* [GIVEN ENTRIES]:

Content starts

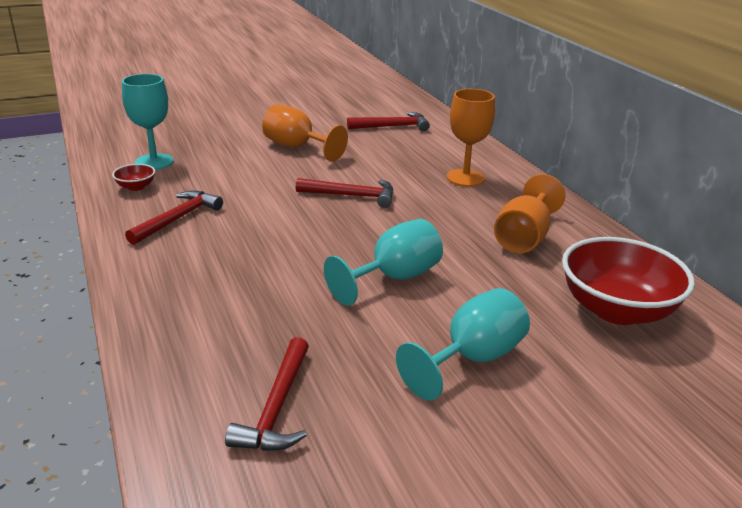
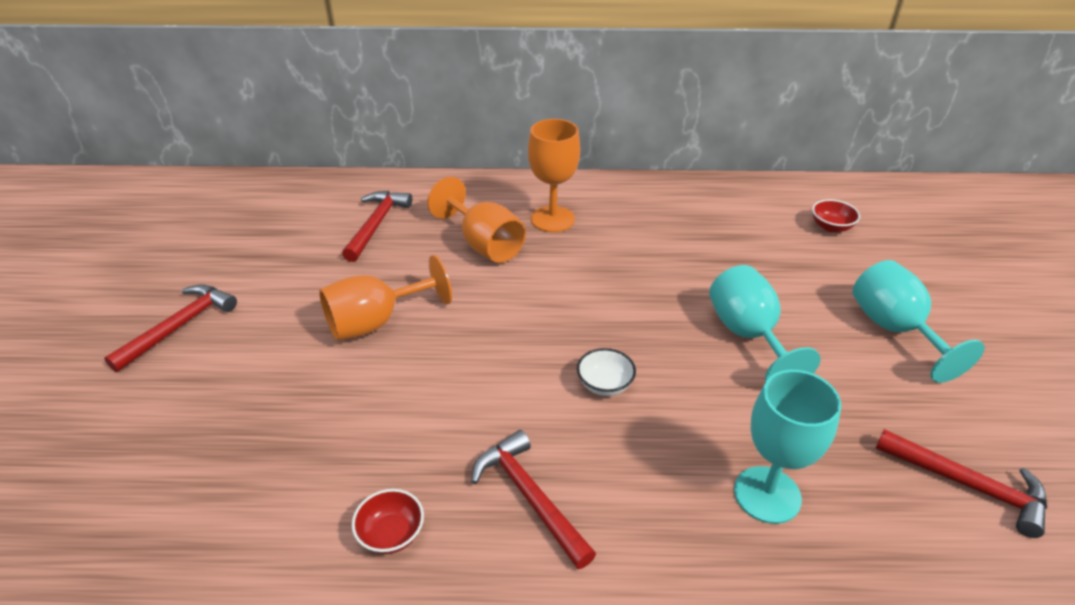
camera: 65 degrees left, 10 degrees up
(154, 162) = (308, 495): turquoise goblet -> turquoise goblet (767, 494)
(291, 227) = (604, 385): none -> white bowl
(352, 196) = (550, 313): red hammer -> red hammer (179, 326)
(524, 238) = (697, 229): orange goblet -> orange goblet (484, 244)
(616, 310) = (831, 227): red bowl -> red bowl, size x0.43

Content ends
Content starts

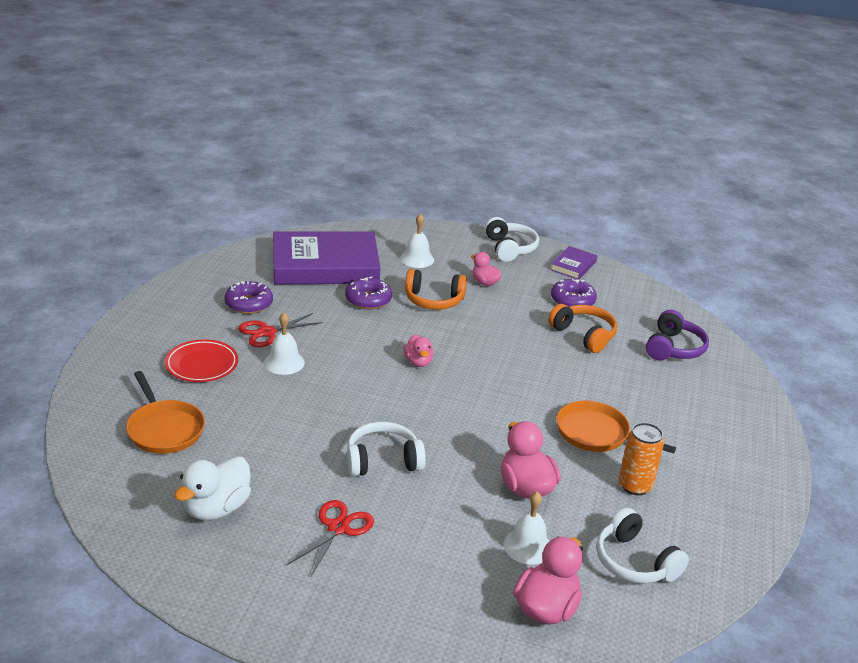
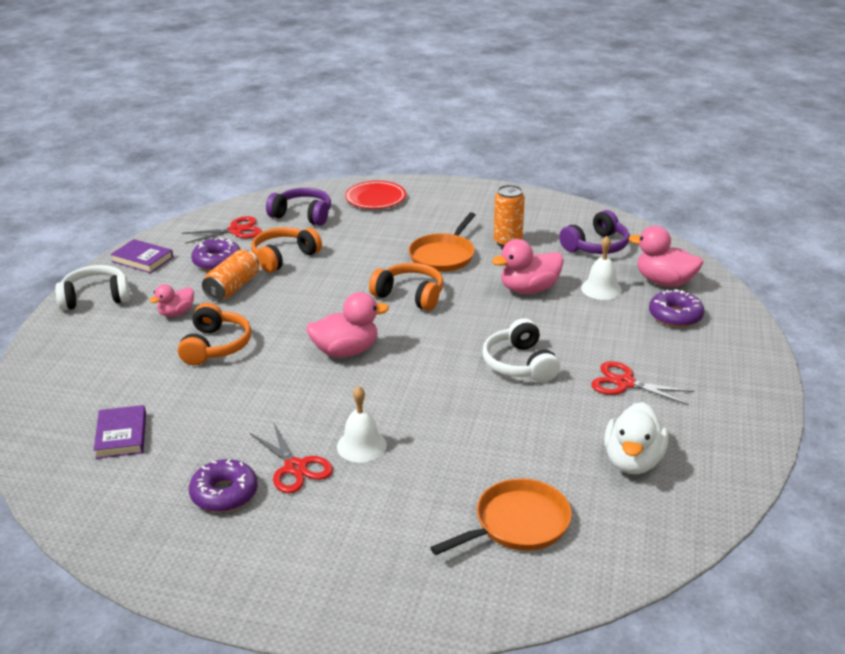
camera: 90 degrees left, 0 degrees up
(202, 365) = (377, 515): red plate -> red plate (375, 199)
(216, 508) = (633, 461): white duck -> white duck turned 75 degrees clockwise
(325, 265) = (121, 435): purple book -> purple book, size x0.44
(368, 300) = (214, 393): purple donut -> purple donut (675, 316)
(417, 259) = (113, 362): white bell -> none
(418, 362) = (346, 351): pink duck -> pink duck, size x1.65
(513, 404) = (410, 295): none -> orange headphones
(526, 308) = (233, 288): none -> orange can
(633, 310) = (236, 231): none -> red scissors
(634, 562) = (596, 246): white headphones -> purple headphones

Content ends

* [REQUIRED ACTION]: Go to the line with "(526, 308) = (233, 288): none -> orange can" in the entries above and repeat every line from there through the line with "(634, 562) = (596, 246): white", exactly and with no other text.

* [SOLUTION FOR THIS TASK]:
(526, 308) = (233, 288): none -> orange can
(633, 310) = (236, 231): none -> red scissors
(634, 562) = (596, 246): white headphones -> purple headphones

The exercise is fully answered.